Stated goal: Copy out each line of the rows below that contains the string "kern".

Data shown:
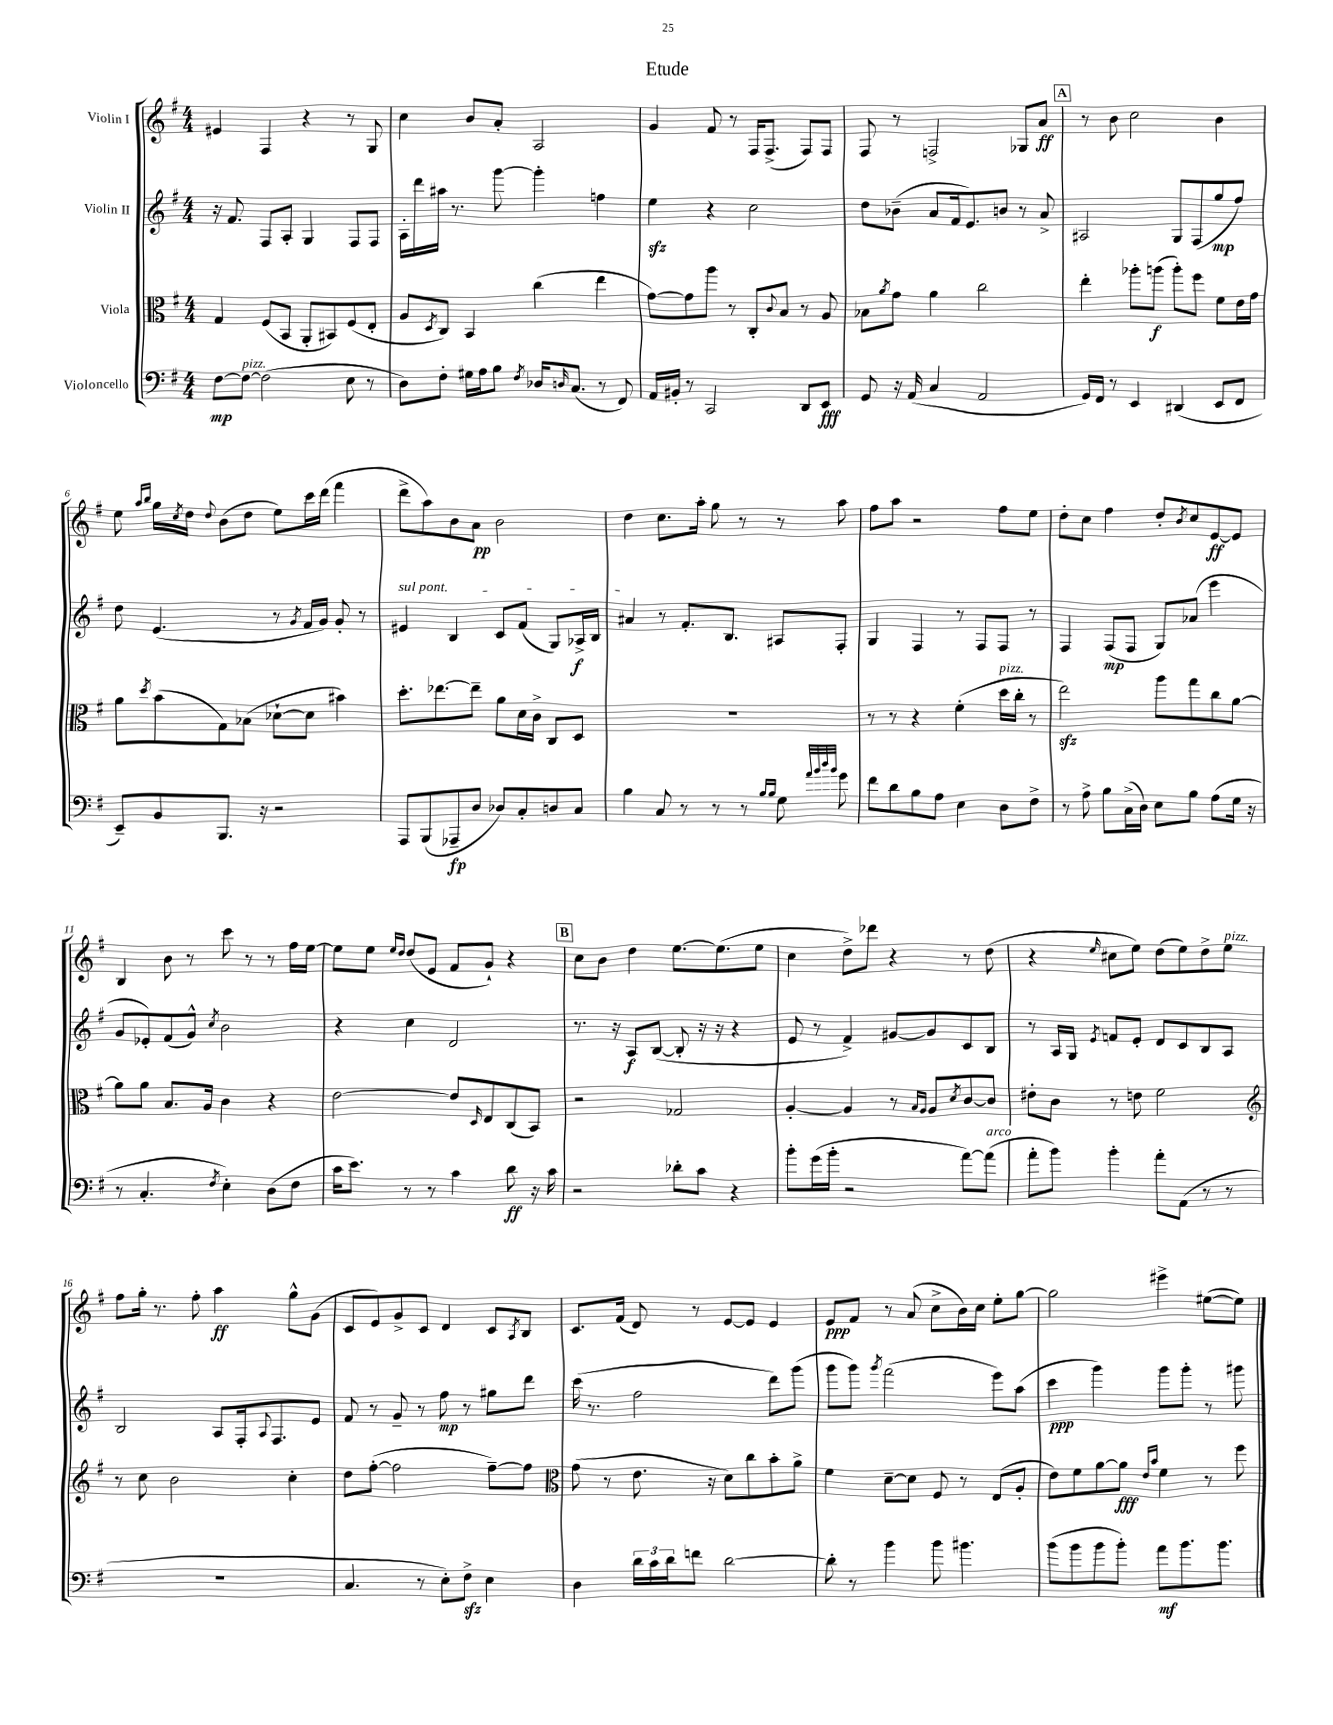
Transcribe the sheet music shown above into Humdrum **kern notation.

**kern	**kern	**kern	**kern
*staff4	*staff3	*staff2	*staff1
*clefF4	*clefC3	*clefG2	*clefG2
*k[f#]	*k[f#]	*k[f#]	*k[f#]
*M4/4	*M4/4	*M4/4	*M4/4
[8F#	4G	16r	4e#
.	.	8.f#	.
8F#_	.	.	.
(2F#]	(8F#	8F#	4F#
.	8BB	8A'	.
.	8AA'	4G	4r
.	8BB#)	.	.
8E	(8F#	8F#	8r
8r	8E'	8F#	8G
=	=	=	=
8D)	8A	16A'	4cc
.	.	16ddd	.
.	8qD	.	.
8F#'	8C)	16aa#	.
.	.	8.r	.
16G#	4BB	.	8b
16A	.	.	.
8B	.	[8ggg	8a'
8qF#	.	.	.
16D-	(4cc	4ggg']	2A
16qqD	.	.	.
(8.C	.	.	.
8r	4ee	4ff	.
8FF#)	.	.	.
=	=	=	=
16AA	[8g)	4ee	4g
16BB#'	.	.	.
8r	8g]	.	.
2CC	8aa	4r	8f#
.	8r	.	8r
.	8C'	2cc	16F#
.	.	.	(8.F#^
.	8qqc	.	.
.	8B	.	.
8DD	8r	.	8F#)
8EE	8A	.	8F#
=	=	=	=
8GG	8B-	8dd	8F#
.	8qa	.	.
16r	8g	(8b-~	8r
(16AA	.	.	.
4C	4a	8a	2F^
.	.	16f#	.
.	.	8.e)	.
2AA	2cc	.	.
.	.	8b	.
.	.	8r	8G-
.	.	8a^	8a
=	=	=	=
16GG)	4ee'	2A#	8r
16FF#	.	.	.
8r	.	.	8b
4EE	8aa-'	.	2cc
.	(8aa	.	.
(4DD#	8aa')	8G	.
.	8ff#	(8F#	.
8EE	8f#	8gg	4b
8FF#	16e	8ff#)	.
.	16g	.	.
=	=	=	=
8EE~)	8a	8dd	8ee
.	.	.	16qqaa
.	8qdd	.	16qqbb
8BB	(8b	(4.e	16gg
.	.	.	8qcc
.	.	.	16dd
.	.	.	8qqdd
8.BBB	8G)	.	(8b
.	(8B-	.	8dd
16r	.	.	.
2r	[8d-`	8r	8ee)
.	.	8qg	.
.	8d-]	16f#	16ccc
.	.	16g)	(16ddd
.	4b#)	8g'	4fff#
.	.	8r	.
=	=	=	=
8AAA	8.dd'	4e#	8ddd^
(8BBB	.	.	8aa)
.	[8.ee-	.	.
8AAA-~	.	4B	8b
8D	8ee-~]	.	8a
8D-)	8a	8c	2b
8C'	16d	(8f#	.
.	16c^	.	.
8D	8C	8G)	.
8C	8D	16A-^	.
.	.	16B	.
=	=	=	=
4B	1r	4a#	4dd
8C	.	8r	8.cc
8r	.	8.f#'	.
.	.	.	16aa'
8r	.	.	8gg
.	.	8.B	.
8r	.	.	8r
16qqB	.	.	.
16qqB	.	.	.
8G	.	8A#	8r
32qqa	.	.	.
32qqb	.	.	.
32qqdd	.	.	.
32qqb	.	.	.
8g	.	8F#'	8aa
=	=	=	=
8f#	8r	4G	8ff#
8d	8r	.	8aa
8B	4r	4F#	2r
8A	.	.	.
4E	(4f#'	8r	.
.	.	8F#	.
8D	16dd	8F#	8ff#
.	16cc'	.	.
8F#^	8r	8r	8ee
=	=	=	=
8r	2ee)	4F#	8dd'
8A^	.	.	8cc
8B	.	(8F#	4ff#
(16C^	.	8F#	.
16D)	.	.	.
8E	8aa	8G)	8dd'
.	.	.	8qb
8B	8gg	(8a-	8cc
(8A	8cc	4eee	[8e
16G	[8a	.	8e]
16r	.	.	.
=	=	=	=
8r	8a]	8g	4B
4.C'	8a	8e-')	.
.	8.B	(8f#	8b
.	.	8g^^)	8r
.	16A	.	.
8qF#	.	8qcc	.
4E')	4c	2b	8ccc
.	.	.	8r
(8D	4r	.	8r
8F#	.	.	16ff#
.	.	.	[16ee
=	=	=	=
16c	[2e	4r	8ee]
8.e)	.	.	.
.	.	.	8ee
.	.	.	16qqee
.	.	.	16qqdd
8r	.	4cc	(8dd
8r	.	.	8e
4c	8e]	2d	8f#
.	16qqD	.	.
.	8E	.	8g`)
8d	(8C	.	4r
16r	8BB)	.	.
16c	.	.	.
=	=	=	=
2r	2r	8.r	8cc
.	.	.	8b
.	.	16r	.
.	.	8A	4dd
.	.	([8B	.
8d-'	2G-	8B']	[8.ee
8c	.	16r	.
.	.	16r	(8.ee]
4r	.	4r	.
.	.	.	8ee
=	=	=	=
8b'	[4A'	8e	4cc
(16g	.	8r	.
16b'	.	.	.
2r	4A]	4f#^)	8dd^)
.	.	.	8ddd-
.	8r	[8g#	4r
.	16qqB	.	.
.	16qqA	.	.
.	8A	8g#]	.
.	8qd	.	.
[8a)	[8c	8c	8r
(8a]	8c]	8B	(8dd
=	=	=	=
8a'	8e#'	8r	4r
8b)	8c	16A	.
.	.	16G	.
.	.	8qe	16qqee
4b'	8r	8f	8cc#
.	8e	8e'	8ee)
8a'	2f#	8d	(8dd
(8AA	.	8c	8ee)
8r	.	8B	8dd^
8r	.	8A	8ee
=	=	=	=
*	*clefG2	*	*
1r	8r	2B	8ff#
.	8cc	.	16gg'
.	.	.	8.r
.	2b	.	.
.	.	.	8ff#'
.	.	8A	4aa
.	.	16F#'	.
.	.	8qqA	.
.	.	8.F#	.
.	4cc'	.	8gg^^
.	.	8e	(8g
=	=	=	=
4.C	8dd	8f#	8c
.	([8ff#'	8r	8e)
.	2ff#]	8g~	8g^
8r	.	8r	8c
8E')	.	8ff#	4d
8F#^	.	8r	.
4E	[8ff#~)	8gg#	8c
.	.	.	8qA
.	8ff#]	8ddd	8B
=	=	=	=
*	*clefC3	*	*
4D	(8g	(16ccc	8.c
.	.	8.r	.
.	8r	.	.
.	.	.	(16f#
24d	8.e	2ff#	8d)
24c	.	.	.
24d	.	.	.
8f	.	.	8r
.	16r	.	.
[2d	8d)	.	[8e
.	8cc	.	8e]
.	8b'	8ddd)	4e
.	8a^	(8ggg	.
=	=	=	=
8d']	4f#	8ggg	8e
8r	.	8ggg)	8f#
.	.	8qggg	.
4b	[8d~	(2fff#	8r
.	8d]	.	(8a
8b	8F#	.	8cc^
4.b#	8r	.	16b)
.	.	.	16cc
.	(8E	8eee)	8ee'
.	8A'	(8aa	[8gg
=	=	=	=
(8b	8e)	4ccc	2gg]
8b	8f#	.	.
8b	[8a	4ggg)	.
8b')	8a]	.	.
.	16qqe	.	.
.	16qqb	.	.
8a	4f#	8ggg	4eee#^
8.b	.	8ggg'	.
.	8r	8r	([8ee#
8.b	.	.	.
.	8ff#	8ggg#	8ee#])
==	==	==	==
*-	*-	*-	*-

Solution to this task:
Transcribe the sheet music shown above into Humdrum **kern notation.
**kern	**kern	**kern	**kern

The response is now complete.